### Record list

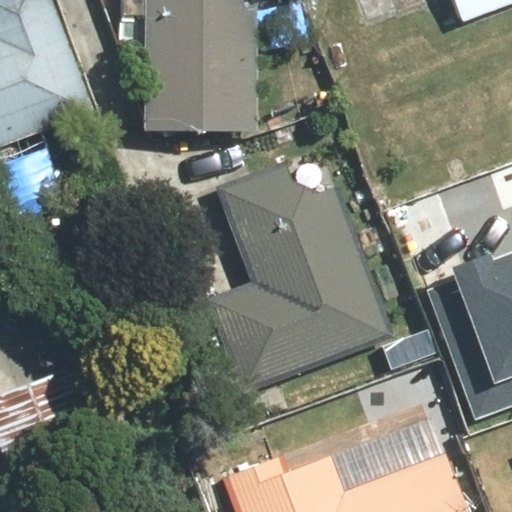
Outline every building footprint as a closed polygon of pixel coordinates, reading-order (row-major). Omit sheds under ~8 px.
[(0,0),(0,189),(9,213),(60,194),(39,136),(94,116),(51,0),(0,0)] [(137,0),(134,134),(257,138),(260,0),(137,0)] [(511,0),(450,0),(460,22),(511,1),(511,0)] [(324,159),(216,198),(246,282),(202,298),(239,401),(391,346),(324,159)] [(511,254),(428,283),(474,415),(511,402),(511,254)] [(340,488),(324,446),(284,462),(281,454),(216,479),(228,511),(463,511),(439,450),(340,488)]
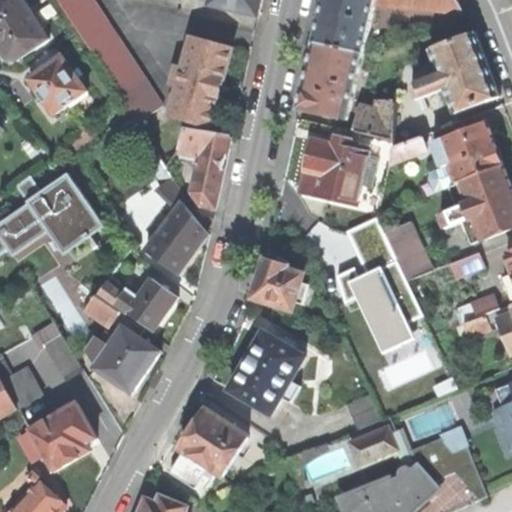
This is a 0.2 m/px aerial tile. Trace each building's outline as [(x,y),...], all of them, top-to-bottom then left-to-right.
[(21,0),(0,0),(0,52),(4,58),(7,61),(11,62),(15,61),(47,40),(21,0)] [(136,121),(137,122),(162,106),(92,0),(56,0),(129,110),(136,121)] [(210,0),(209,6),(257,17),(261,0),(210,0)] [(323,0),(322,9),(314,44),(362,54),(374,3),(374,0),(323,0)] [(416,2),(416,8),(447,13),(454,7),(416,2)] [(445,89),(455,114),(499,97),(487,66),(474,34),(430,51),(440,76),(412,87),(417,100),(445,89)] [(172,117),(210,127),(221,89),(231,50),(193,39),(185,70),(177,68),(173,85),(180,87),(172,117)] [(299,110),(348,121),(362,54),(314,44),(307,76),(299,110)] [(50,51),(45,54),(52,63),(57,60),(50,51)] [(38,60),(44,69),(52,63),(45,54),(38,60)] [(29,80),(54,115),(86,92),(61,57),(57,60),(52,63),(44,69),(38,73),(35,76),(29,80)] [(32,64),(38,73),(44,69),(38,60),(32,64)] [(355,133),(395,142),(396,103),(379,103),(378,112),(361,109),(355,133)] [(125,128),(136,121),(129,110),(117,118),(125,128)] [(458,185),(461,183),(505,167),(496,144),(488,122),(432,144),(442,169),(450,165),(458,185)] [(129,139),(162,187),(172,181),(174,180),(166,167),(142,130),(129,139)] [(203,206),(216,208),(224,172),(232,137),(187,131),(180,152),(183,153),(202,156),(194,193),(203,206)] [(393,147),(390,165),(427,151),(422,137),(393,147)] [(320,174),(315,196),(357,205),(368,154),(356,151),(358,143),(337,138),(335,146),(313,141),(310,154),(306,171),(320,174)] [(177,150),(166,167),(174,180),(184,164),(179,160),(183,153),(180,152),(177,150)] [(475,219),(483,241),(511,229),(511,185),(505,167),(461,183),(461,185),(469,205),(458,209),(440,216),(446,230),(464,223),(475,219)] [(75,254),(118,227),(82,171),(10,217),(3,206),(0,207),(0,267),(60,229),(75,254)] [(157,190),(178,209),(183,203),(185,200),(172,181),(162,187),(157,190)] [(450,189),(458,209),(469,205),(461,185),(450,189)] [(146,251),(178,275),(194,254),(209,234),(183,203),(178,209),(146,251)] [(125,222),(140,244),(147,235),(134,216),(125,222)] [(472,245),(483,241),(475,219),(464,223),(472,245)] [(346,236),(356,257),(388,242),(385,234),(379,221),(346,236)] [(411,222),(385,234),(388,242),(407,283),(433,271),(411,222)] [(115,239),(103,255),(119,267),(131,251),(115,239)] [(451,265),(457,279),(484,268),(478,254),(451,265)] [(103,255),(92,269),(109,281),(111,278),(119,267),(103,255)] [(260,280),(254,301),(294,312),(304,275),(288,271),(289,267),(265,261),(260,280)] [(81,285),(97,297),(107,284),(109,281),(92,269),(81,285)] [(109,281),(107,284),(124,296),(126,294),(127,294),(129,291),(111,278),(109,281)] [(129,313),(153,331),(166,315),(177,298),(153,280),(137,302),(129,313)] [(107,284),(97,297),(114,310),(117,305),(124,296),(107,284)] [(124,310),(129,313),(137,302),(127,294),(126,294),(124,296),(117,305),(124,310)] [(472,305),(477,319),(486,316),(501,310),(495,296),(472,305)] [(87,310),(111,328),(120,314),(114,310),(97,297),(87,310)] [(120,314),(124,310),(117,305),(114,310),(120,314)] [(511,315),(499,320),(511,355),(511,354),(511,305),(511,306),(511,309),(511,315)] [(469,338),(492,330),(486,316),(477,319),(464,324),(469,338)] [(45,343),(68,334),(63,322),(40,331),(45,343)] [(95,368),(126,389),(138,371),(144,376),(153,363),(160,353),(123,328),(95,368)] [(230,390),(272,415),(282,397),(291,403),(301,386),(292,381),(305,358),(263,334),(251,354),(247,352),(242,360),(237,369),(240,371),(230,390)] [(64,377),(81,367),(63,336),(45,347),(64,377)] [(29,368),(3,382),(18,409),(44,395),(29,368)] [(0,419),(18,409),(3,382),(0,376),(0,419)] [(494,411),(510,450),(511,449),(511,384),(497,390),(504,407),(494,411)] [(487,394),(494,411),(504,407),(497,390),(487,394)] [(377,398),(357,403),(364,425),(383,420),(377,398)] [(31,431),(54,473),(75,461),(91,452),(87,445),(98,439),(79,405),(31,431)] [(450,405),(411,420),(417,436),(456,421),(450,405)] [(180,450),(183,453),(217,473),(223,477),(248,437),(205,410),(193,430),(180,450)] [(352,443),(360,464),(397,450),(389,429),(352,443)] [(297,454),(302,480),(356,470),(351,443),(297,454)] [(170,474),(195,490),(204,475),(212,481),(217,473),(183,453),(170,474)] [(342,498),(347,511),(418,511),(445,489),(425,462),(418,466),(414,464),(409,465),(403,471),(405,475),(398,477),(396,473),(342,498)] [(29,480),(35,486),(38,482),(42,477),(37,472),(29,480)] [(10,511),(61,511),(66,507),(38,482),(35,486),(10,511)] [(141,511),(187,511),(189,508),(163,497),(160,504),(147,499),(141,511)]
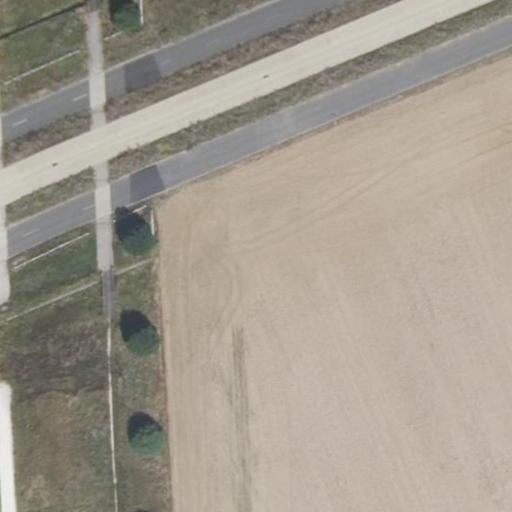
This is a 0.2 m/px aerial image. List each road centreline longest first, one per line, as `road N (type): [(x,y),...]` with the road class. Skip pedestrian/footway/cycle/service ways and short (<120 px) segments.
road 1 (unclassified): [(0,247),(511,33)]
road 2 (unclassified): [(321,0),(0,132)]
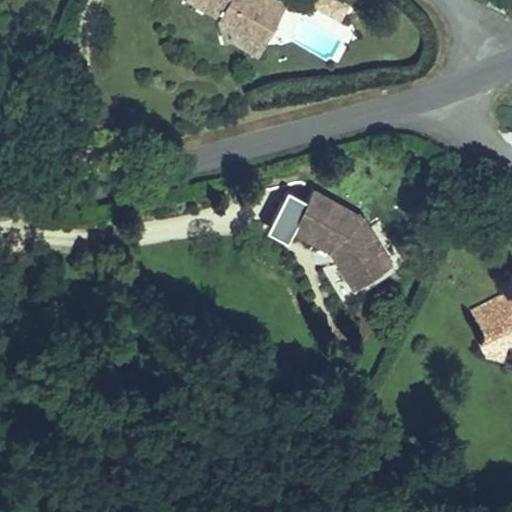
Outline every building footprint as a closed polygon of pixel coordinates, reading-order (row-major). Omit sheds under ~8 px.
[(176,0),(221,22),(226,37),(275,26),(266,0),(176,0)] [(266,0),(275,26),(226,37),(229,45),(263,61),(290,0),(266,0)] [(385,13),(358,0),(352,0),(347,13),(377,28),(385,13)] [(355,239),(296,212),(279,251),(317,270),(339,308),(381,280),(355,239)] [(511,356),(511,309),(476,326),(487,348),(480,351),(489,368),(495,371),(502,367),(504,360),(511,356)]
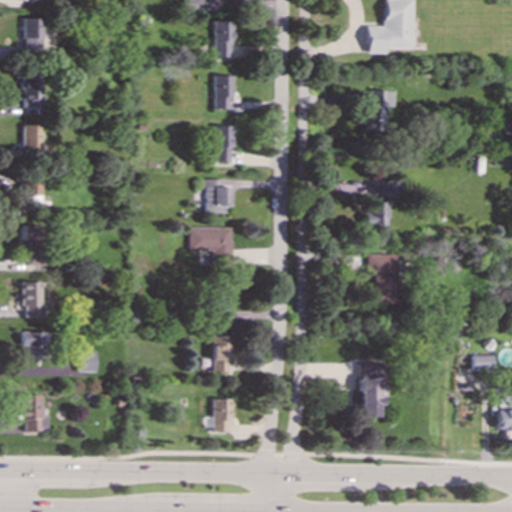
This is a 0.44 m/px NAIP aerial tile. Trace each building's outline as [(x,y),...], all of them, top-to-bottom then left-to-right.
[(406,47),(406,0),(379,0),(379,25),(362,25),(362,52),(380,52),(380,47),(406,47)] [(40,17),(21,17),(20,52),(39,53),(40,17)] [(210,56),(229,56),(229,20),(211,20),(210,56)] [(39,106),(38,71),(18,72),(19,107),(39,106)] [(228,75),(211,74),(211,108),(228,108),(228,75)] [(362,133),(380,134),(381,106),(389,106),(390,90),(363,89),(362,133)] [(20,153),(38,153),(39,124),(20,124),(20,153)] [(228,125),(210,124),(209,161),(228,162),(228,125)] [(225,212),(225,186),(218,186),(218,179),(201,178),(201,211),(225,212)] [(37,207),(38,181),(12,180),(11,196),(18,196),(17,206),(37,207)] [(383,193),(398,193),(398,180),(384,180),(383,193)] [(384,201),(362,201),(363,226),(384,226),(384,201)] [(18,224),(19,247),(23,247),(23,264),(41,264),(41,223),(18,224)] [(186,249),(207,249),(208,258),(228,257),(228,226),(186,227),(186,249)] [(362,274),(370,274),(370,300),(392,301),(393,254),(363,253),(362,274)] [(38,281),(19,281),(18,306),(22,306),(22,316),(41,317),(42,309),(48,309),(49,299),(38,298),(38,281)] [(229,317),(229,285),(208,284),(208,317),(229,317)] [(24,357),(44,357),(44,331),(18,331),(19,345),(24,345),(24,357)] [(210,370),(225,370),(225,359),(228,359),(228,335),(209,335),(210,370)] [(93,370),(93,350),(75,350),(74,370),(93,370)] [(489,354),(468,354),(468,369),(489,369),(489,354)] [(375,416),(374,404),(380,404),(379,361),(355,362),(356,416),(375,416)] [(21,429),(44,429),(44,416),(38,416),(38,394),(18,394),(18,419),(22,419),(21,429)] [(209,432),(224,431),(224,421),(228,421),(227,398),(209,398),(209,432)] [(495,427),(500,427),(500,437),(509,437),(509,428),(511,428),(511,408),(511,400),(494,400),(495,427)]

######

__Goal__:
Render the lines above, from the one containing "This is a 0.2 m/px aerial image." through the one containing "road 2 (unclassified): [(321,0),(0,132)]" (both included), as a JSON list of strings with one string per line and blank lines left out.

__Correct output__:
[
  "This is a 0.2 m/px aerial image. List each road centreline longest first, one per line, as `road N (type): [(x,y),...]` with the road class. Skip pedestrian/footway/cycle/service ways and short (<120 px) segments.",
  "road 1 (unclassified): [(0,247),(511,33)]",
  "road 2 (unclassified): [(321,0),(0,132)]"
]